EXERCISE DIRECTIONS. From the entries below, return exactly the lines beginning at the one that contains "removed,orange tape,(206 30" and ending at the one that contains "removed,yellow cheese,(652 126", both of them included, and only those lines.

● ● ● ● ●

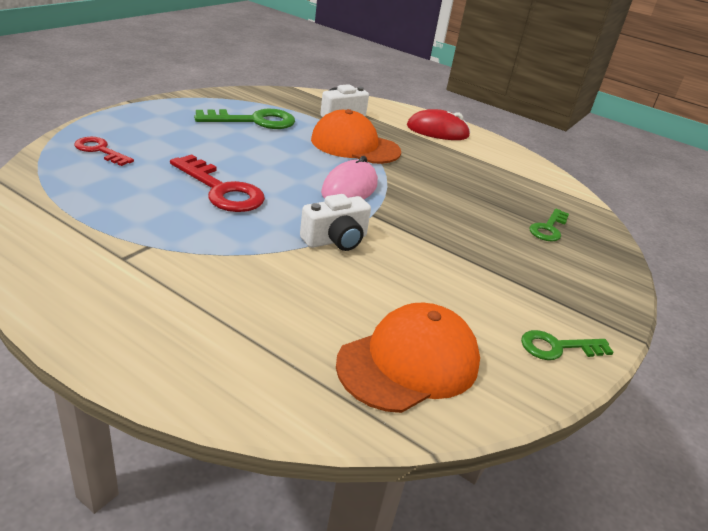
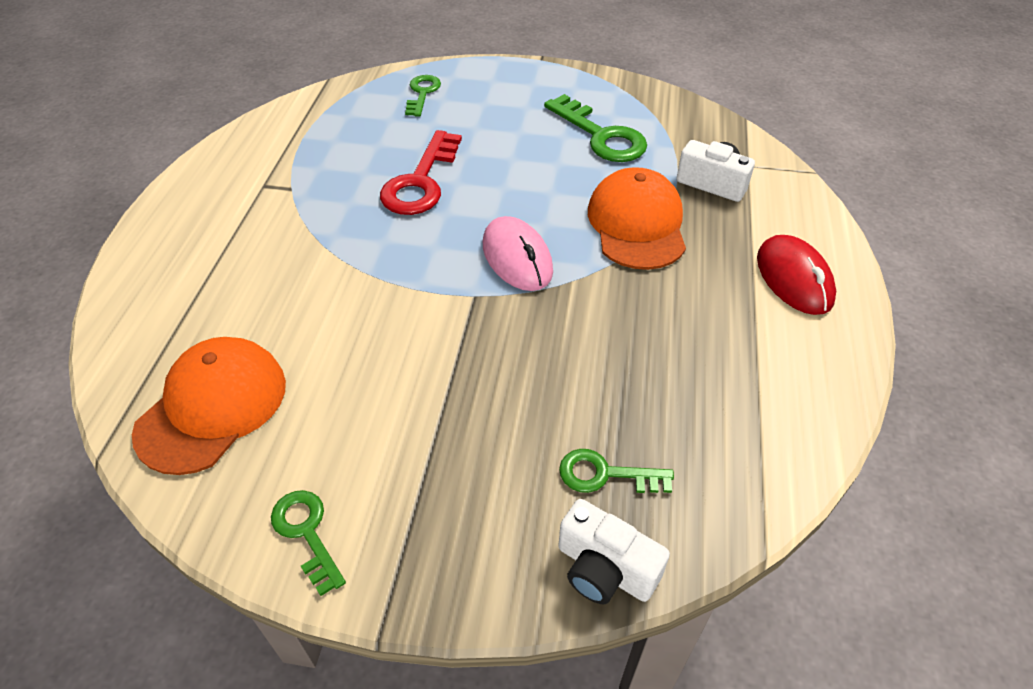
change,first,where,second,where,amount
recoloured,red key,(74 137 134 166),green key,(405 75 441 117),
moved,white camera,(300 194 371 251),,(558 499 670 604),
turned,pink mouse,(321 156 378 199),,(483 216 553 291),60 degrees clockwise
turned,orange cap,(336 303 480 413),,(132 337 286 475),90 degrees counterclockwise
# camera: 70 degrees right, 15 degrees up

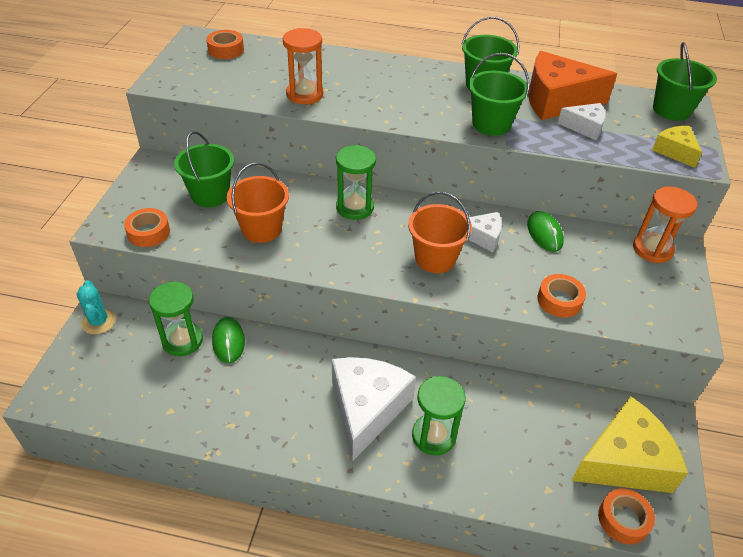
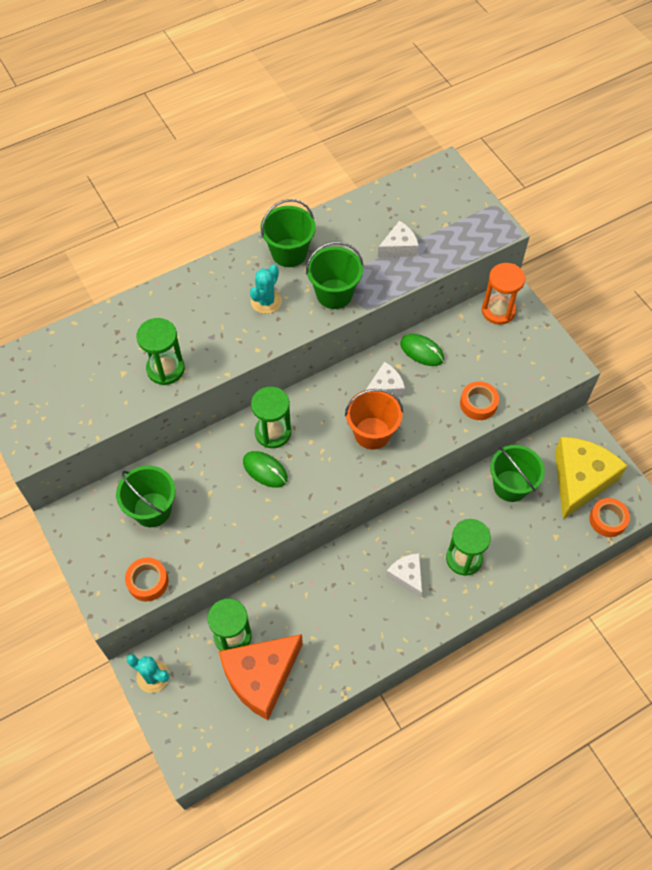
change,first,where,second,where,amount
removed,orange tape,(206 30 244 59),,,
moved,green mouse,(212 317 245 363),,(243 451 288 488),
removed,orange bucket,(227 162 289 243),,,
recoloured,orange hourglass,(283 28 323 104),green hourglass,(137 318 185 385),
resized,white cheese,(332 357 416 462),,(386 553 422 598),x0.52
moved,orange cheese,(528 51 617 120),,(219 634 303 720),
removed,yellow cheese,(652 126 702 168),,,
moved,green bucket,(653 42 717 121),,(490 445 545 502),
added,,,turquoise cactus,(250 265 282 314),
# camera: 40 degrees left, 15 degrees up

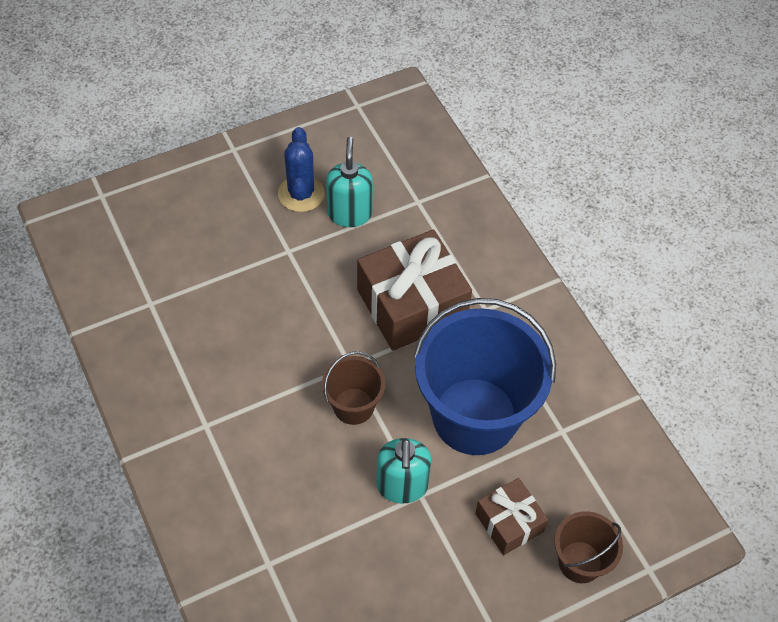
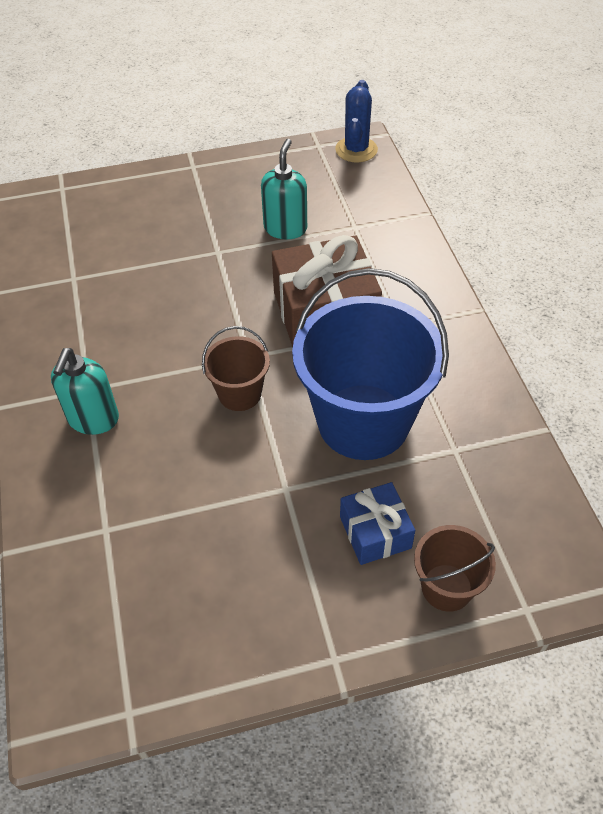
change,first,where,second,where,amount
moved,blue cactus,(278 127 325 212),,(335 80 378 162),
moved,turquoise soap dispenser,(376 438 431 504),,(51 348 119 435),
recoloured,brown gift,(475 478 548 555),blue gift,(340 482 415 565),
# camera: 15 degrees right, 5 degrees down

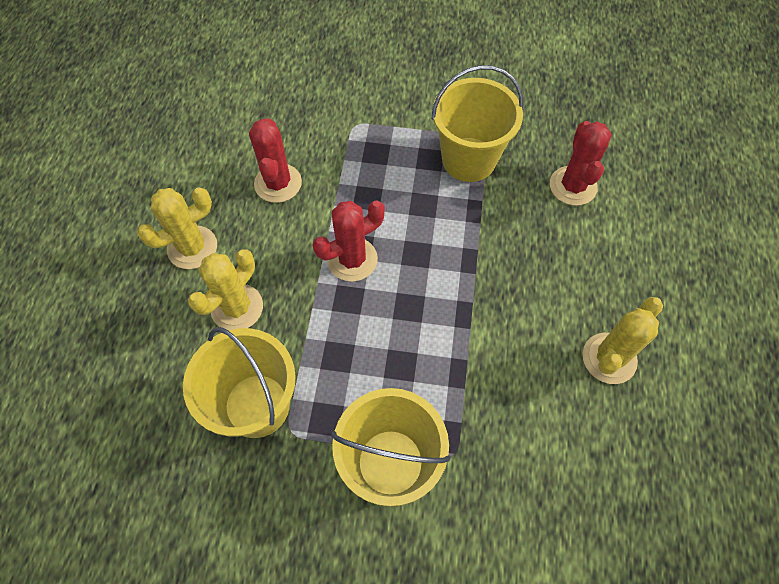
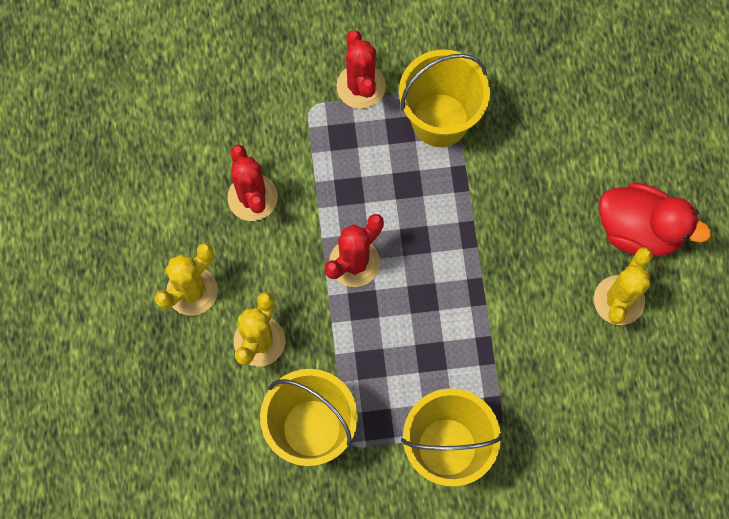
change,first,where,second,where,amount
moved,red cactus,(550 121 612 206),,(336 30 386 109),
added,,,red duck,(599 182 711 257),
# camera: 15 degrees left, 10 degrees up

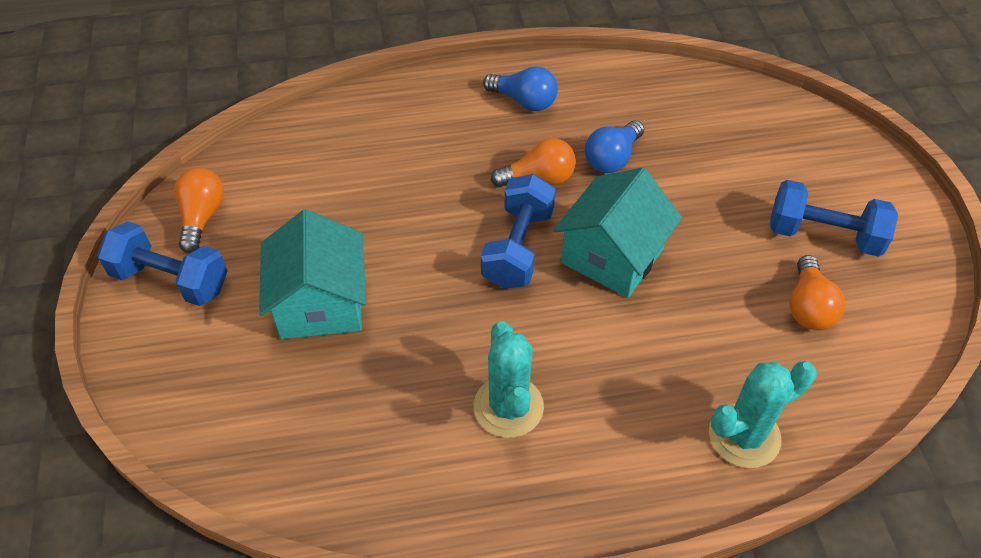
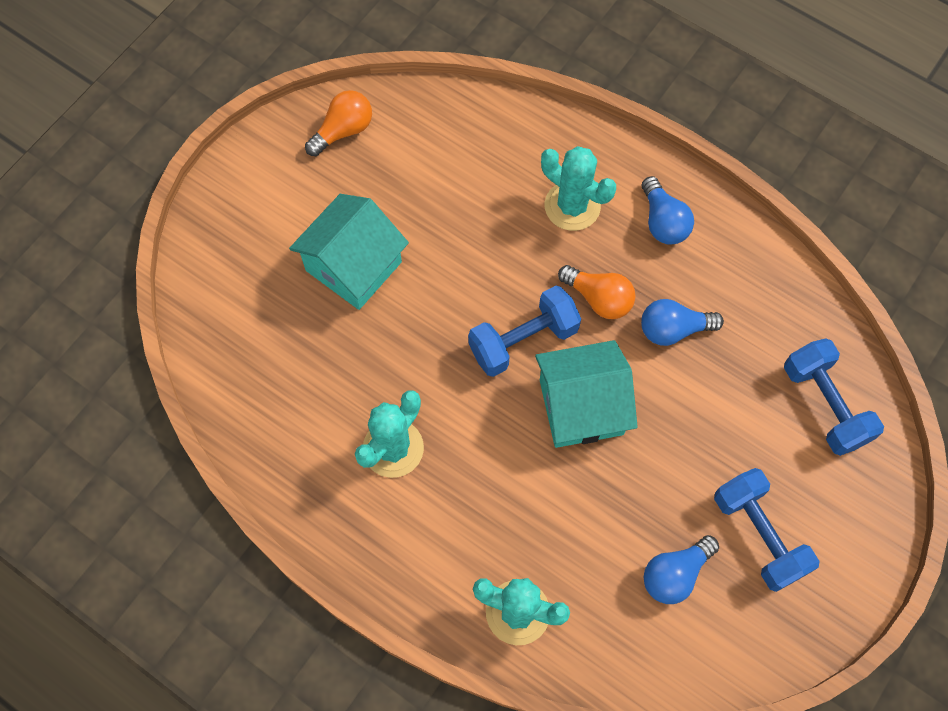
change,first,where,second,where,amount
moved,blue dumbbell,(97 221 227 306),,(784 338 884 456),
recoloured,orange light bulb,(789 255 845 330),blue light bulb,(644 535 719 604),
added,,,turquoise cactus,(541 146 616 231),
# camera: 45 degrees right, 15 degrees up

● ● ● ● ●

EXERCISE ANSWER.
removed,orange tape,(206 30 244 59),,,
moved,green mouse,(212 317 245 363),,(243 451 288 488),
removed,orange bucket,(227 162 289 243),,,
recoloured,orange hourglass,(283 28 323 104),green hourglass,(137 318 185 385),
resized,white cheese,(332 357 416 462),,(386 553 422 598),x0.52
moved,orange cheese,(528 51 617 120),,(219 634 303 720),
removed,yellow cheese,(652 126 702 168),,,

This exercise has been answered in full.